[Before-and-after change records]
------------------------------
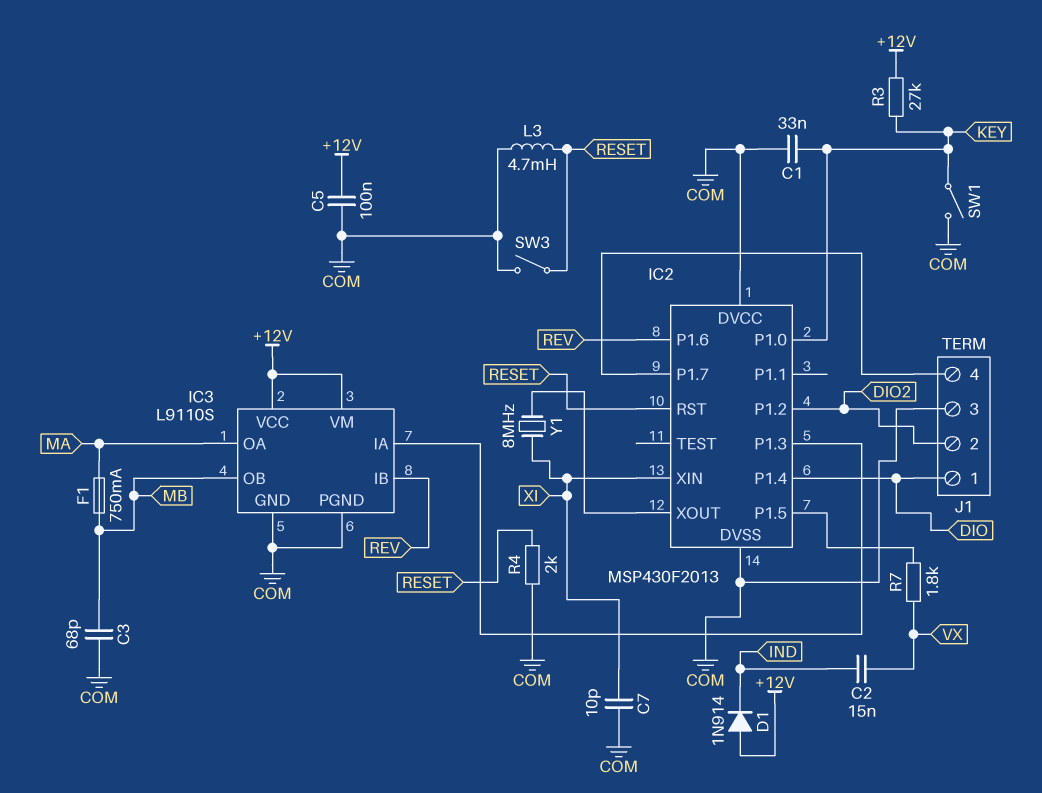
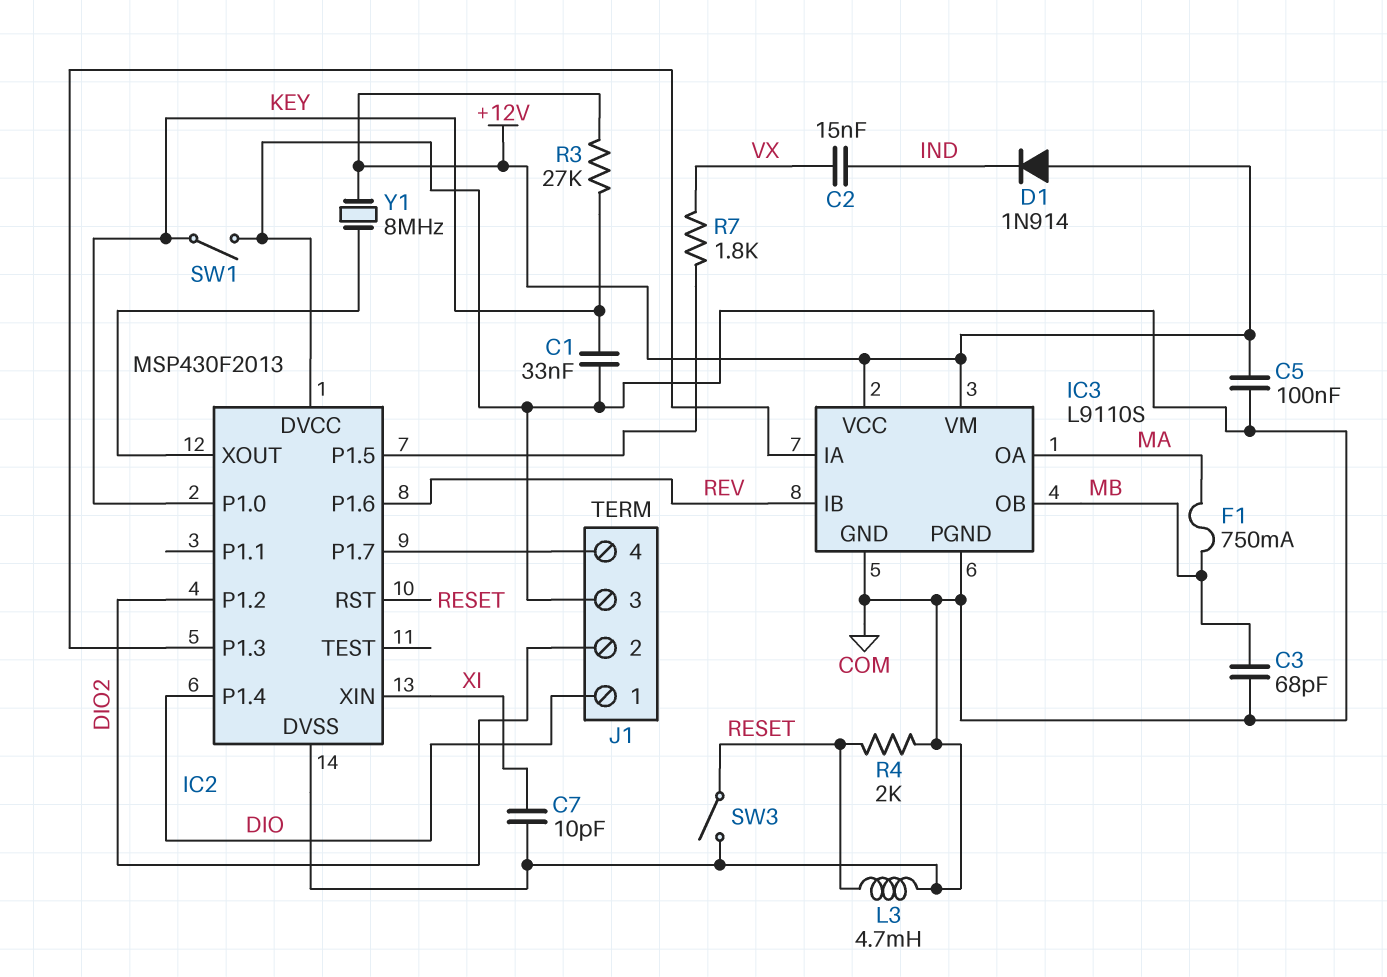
Y1: 8MHz (IC2/XOUT, XI) -> 8MHz (+12V, IC2/XOUT)

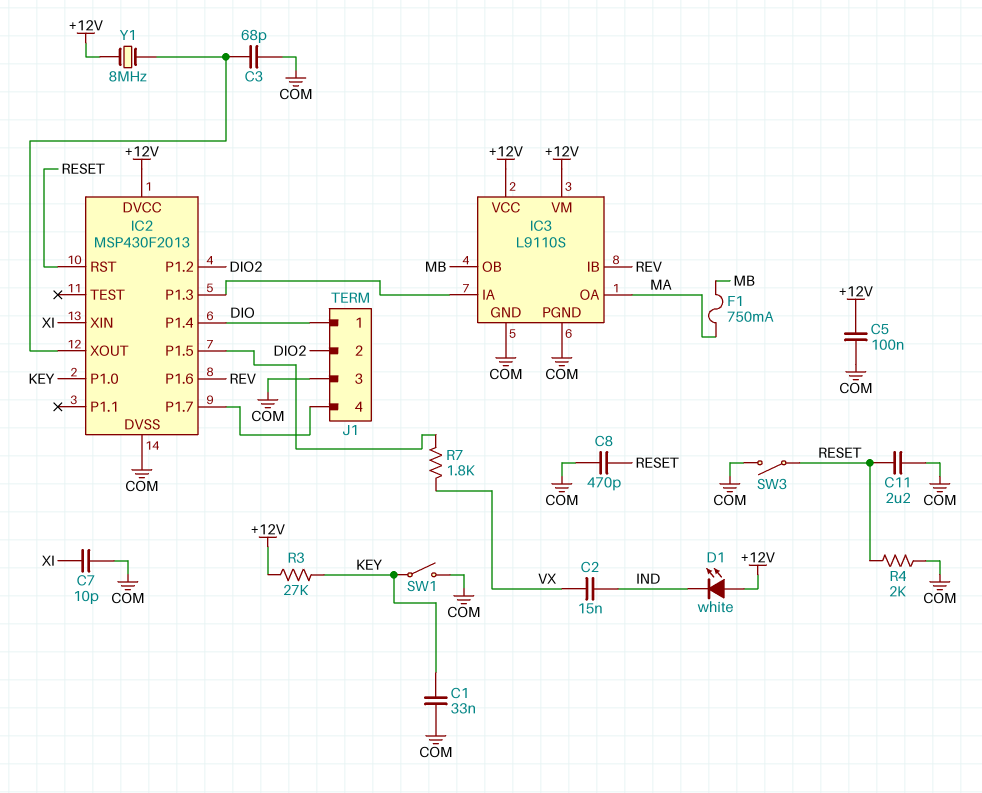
C3: 68pF (COM, MB) -> 68pF (COM, IC2/XOUT)
C8: none -> 470pF (COM, RESET)
C11: none -> 2.2uF (COM, RESET)
D1: diode 1N914 (A +12V, K IND) -> LED white (A +12V, K IND)
IC2 pin DVCC: COM -> +12V
L3: 4.7mH (COM, RESET) -> none

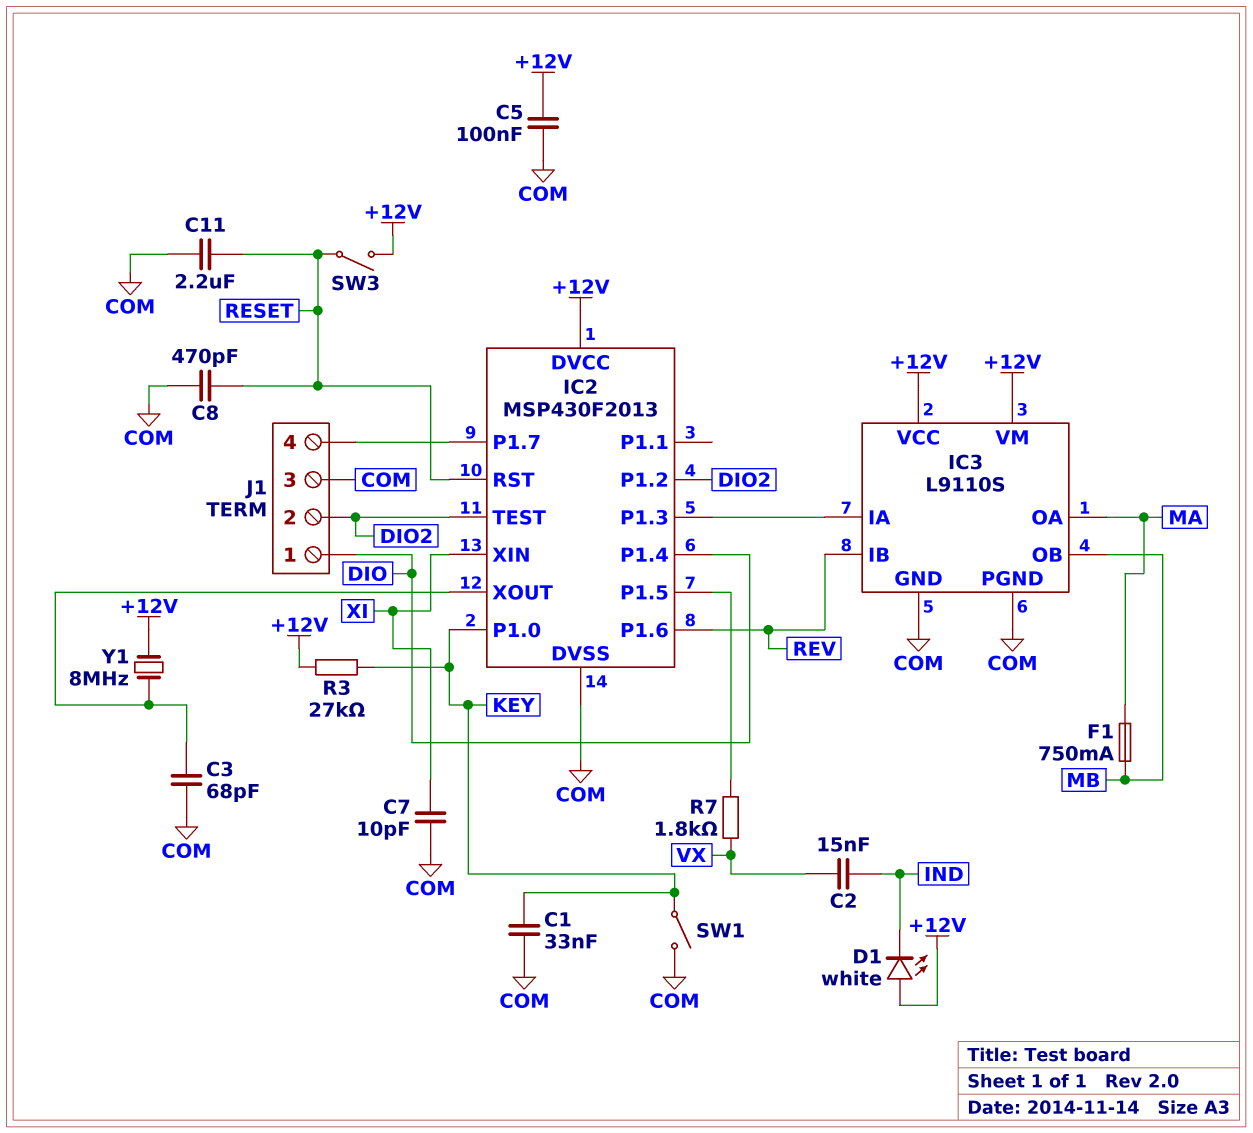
IC2 pin TEST: none -> DIO2
R4: 2k (COM, RESET) -> none
SW3: switch (COM, RESET) -> switch (+12V, RESET)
------------------------------
§ **WHAT IS NEEDED**:
Please output only the lines running from the one that holds "C8: none -> 470pF (COM, RESET)" through the last line of the entries, both ends included, without any images.

§ **REPLY**:
C8: none -> 470pF (COM, RESET)
C11: none -> 2.2uF (COM, RESET)
D1: diode 1N914 (A +12V, K IND) -> LED white (A +12V, K IND)
IC2 pin DVCC: COM -> +12V
L3: 4.7mH (COM, RESET) -> none

IC2 pin TEST: none -> DIO2
R4: 2k (COM, RESET) -> none
SW3: switch (COM, RESET) -> switch (+12V, RESET)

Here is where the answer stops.